DESCRIPTION OF THE TASK: In the records that follow, the lines from the one containing "Jeffrey's Songs: [83,246,336,384]" to the one containing "Hamish: [1195,304,1237,337] ->", inclusive, are to be given again exactly.

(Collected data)
—————

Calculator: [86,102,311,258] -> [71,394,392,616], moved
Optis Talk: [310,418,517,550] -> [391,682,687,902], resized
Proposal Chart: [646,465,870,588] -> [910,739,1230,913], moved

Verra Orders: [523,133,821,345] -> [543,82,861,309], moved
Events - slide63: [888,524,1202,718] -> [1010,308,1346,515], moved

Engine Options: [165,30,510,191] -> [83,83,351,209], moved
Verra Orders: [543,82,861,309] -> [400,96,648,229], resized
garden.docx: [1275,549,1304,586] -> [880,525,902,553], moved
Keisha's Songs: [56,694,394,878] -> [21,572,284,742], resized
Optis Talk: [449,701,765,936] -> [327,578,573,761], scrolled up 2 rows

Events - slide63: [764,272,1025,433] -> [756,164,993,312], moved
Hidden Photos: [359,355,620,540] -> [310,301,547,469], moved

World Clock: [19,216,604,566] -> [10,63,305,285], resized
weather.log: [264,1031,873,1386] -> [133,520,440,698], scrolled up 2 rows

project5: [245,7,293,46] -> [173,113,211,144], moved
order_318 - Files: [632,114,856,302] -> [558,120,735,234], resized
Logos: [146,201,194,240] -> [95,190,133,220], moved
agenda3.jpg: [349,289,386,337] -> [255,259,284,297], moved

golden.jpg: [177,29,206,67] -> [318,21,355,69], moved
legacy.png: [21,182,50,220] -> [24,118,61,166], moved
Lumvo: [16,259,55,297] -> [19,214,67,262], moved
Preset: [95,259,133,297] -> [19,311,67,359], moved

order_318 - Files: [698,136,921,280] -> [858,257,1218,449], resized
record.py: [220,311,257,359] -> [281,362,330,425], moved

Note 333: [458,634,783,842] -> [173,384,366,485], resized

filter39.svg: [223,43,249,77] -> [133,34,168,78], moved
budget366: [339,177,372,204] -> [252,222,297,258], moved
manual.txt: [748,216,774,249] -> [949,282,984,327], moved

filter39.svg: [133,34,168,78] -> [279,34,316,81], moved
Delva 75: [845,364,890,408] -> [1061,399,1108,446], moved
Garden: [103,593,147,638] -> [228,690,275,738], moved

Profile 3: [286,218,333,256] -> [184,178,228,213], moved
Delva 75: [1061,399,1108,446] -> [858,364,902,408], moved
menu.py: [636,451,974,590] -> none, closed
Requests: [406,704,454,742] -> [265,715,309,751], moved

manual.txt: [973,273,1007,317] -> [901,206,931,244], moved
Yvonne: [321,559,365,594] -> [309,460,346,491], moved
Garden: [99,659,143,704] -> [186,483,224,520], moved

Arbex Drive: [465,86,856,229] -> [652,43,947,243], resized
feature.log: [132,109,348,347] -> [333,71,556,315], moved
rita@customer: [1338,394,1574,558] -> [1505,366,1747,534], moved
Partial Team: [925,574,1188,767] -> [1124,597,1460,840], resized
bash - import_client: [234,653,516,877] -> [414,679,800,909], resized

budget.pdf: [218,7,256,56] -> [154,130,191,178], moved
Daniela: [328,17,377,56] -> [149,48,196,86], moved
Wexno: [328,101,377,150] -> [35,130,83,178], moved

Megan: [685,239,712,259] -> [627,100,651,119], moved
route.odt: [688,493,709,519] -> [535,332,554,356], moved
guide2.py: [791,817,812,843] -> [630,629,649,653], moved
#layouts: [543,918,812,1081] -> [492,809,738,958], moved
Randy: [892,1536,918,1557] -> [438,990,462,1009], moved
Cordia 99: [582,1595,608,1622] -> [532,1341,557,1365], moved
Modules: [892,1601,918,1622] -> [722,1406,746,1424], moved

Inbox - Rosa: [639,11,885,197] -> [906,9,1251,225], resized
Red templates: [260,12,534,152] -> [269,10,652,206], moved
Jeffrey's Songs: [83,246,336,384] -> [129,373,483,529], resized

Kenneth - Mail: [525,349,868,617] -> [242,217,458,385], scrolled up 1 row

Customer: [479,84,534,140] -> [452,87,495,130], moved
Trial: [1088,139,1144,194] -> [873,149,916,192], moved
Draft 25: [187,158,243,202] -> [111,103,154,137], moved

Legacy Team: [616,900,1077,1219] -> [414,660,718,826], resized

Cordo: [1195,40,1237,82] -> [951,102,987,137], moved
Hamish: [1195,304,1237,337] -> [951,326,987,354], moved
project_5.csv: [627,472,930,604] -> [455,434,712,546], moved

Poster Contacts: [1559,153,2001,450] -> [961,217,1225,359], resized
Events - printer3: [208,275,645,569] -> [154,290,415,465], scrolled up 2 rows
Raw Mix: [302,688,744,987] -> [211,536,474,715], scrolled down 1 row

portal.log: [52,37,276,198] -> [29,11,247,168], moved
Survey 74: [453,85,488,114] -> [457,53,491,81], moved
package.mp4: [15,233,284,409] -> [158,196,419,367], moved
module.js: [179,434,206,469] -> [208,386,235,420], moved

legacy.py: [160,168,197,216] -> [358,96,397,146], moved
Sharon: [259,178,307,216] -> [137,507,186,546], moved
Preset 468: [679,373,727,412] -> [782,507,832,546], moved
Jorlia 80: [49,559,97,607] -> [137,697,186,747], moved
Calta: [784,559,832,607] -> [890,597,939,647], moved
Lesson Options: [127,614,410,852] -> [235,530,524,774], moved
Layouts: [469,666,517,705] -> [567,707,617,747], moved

—————

ANSWER BELOW:
Jeffrey's Songs: [83,246,336,384] -> [129,373,483,529], resized

Kenneth - Mail: [525,349,868,617] -> [242,217,458,385], scrolled up 1 row

Customer: [479,84,534,140] -> [452,87,495,130], moved
Trial: [1088,139,1144,194] -> [873,149,916,192], moved
Draft 25: [187,158,243,202] -> [111,103,154,137], moved

Legacy Team: [616,900,1077,1219] -> [414,660,718,826], resized

Cordo: [1195,40,1237,82] -> [951,102,987,137], moved
Hamish: [1195,304,1237,337] -> [951,326,987,354], moved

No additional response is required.